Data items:
------
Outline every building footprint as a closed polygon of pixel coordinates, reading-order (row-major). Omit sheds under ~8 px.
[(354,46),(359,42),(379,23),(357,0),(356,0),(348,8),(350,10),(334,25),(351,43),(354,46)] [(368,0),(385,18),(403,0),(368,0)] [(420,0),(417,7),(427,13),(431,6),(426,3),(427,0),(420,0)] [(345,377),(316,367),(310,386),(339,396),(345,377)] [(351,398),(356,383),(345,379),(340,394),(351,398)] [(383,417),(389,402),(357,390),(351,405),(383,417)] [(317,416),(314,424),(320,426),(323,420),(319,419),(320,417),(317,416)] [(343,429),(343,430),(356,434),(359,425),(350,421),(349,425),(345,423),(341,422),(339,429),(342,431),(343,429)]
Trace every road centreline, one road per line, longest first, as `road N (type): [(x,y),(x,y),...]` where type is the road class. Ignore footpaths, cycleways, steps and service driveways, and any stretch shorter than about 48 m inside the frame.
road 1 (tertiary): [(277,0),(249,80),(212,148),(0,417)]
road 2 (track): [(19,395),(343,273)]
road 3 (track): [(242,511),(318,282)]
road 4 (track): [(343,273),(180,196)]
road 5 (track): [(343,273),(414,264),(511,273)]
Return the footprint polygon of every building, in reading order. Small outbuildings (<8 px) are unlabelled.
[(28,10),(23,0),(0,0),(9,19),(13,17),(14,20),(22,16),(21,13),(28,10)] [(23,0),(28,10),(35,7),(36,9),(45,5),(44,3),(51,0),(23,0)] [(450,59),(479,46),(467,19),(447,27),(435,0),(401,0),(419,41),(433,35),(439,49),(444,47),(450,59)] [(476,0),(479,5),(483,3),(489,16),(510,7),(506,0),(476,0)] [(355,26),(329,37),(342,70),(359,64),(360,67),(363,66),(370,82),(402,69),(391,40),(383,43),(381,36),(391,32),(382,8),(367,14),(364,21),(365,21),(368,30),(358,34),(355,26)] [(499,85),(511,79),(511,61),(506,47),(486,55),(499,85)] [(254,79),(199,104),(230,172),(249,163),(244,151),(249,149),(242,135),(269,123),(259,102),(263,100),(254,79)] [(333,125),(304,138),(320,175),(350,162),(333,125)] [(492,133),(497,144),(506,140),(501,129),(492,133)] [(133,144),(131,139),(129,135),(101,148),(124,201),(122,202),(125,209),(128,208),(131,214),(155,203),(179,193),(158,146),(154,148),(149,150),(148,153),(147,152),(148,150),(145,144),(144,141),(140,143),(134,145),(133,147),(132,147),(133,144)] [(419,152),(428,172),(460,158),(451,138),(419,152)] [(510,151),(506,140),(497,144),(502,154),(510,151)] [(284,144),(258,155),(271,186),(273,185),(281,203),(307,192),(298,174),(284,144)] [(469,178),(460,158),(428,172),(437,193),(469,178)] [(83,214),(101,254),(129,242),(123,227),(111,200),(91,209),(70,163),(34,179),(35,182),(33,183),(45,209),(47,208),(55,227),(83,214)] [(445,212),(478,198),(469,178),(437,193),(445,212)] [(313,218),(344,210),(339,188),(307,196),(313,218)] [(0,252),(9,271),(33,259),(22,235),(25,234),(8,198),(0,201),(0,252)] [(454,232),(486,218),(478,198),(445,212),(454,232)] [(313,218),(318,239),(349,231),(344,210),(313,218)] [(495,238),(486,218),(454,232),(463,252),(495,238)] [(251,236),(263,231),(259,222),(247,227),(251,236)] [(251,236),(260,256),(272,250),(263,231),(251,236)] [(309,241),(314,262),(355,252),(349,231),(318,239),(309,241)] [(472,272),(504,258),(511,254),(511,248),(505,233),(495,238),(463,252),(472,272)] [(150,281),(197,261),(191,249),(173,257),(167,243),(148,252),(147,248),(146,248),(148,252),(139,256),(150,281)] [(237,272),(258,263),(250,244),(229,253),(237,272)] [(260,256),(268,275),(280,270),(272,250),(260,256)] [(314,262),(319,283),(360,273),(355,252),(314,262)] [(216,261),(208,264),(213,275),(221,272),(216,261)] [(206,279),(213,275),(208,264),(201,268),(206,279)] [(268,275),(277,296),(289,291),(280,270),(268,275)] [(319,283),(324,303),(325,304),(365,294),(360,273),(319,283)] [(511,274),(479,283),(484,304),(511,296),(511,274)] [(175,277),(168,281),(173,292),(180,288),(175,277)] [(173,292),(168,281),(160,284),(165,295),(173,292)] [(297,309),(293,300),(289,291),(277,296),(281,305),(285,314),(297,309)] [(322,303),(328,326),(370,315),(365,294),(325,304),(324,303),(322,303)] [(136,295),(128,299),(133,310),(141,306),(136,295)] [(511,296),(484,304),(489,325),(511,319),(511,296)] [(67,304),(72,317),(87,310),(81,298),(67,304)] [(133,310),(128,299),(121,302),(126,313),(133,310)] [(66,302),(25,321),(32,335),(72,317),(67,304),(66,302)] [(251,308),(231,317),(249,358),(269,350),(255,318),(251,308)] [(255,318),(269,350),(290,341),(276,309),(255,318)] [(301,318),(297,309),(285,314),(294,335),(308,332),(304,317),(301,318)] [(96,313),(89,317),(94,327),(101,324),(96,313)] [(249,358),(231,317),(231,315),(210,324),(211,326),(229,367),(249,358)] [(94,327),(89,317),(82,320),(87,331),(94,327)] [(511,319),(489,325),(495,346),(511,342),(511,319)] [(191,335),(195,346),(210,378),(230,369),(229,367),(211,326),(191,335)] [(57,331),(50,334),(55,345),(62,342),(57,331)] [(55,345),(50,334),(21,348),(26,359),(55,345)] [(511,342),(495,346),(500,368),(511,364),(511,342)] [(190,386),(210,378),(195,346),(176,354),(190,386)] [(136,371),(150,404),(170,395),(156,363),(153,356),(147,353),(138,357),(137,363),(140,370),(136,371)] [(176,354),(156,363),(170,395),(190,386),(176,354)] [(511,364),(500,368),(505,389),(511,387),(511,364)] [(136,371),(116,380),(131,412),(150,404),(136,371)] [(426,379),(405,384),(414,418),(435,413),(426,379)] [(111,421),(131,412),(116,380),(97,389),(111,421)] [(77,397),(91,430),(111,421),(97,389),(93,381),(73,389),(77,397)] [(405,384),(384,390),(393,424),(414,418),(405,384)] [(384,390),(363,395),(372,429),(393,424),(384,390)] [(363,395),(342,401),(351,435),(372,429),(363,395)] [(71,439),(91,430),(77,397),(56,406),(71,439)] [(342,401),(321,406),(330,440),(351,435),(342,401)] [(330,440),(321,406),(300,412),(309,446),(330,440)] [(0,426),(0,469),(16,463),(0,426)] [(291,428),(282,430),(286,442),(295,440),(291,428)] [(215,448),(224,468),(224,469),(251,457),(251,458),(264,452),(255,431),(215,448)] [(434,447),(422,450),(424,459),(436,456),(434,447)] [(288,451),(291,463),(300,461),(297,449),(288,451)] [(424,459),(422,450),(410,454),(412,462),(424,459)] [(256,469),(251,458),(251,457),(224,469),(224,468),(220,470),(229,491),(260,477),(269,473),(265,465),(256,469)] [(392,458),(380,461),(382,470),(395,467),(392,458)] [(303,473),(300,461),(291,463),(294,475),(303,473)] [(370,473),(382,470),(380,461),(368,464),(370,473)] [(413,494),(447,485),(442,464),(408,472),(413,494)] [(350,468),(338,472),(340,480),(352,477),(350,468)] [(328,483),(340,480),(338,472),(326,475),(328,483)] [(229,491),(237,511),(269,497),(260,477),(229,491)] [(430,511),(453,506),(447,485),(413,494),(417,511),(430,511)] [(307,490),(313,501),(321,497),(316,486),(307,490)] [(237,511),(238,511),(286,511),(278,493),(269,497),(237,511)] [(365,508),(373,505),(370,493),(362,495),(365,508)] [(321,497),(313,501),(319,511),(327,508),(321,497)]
------
• _Challenge_
Give the number of lines in the listing above that contain the string "order", treating uppercase and lowercase letters as different.

• _Correct response_
2